## Stored data
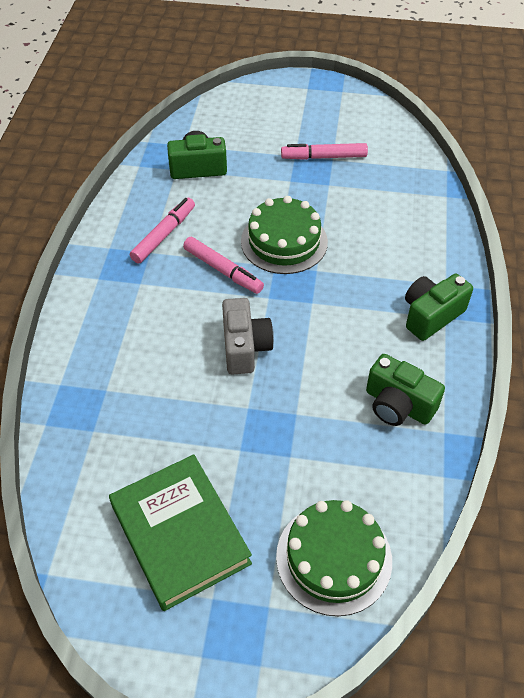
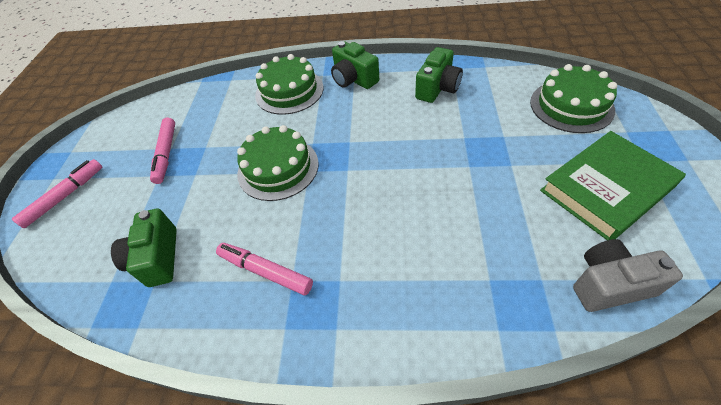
camera: 90 degrees left, 0 degrees up
(223, 270) = (316, 208): pink marker -> pink marker (65, 196)
(245, 347) = (407, 177): grey camera -> grey camera (609, 284)
(414, 250) = (289, 91): none -> green cake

## Problem to work on
Pictures are to be left out; all other data must be returned exactly.

## Solution for this exercise
camera: 90 degrees left, 0 degrees up
(223, 270) = (316, 208): pink marker -> pink marker (65, 196)
(245, 347) = (407, 177): grey camera -> grey camera (609, 284)
(414, 250) = (289, 91): none -> green cake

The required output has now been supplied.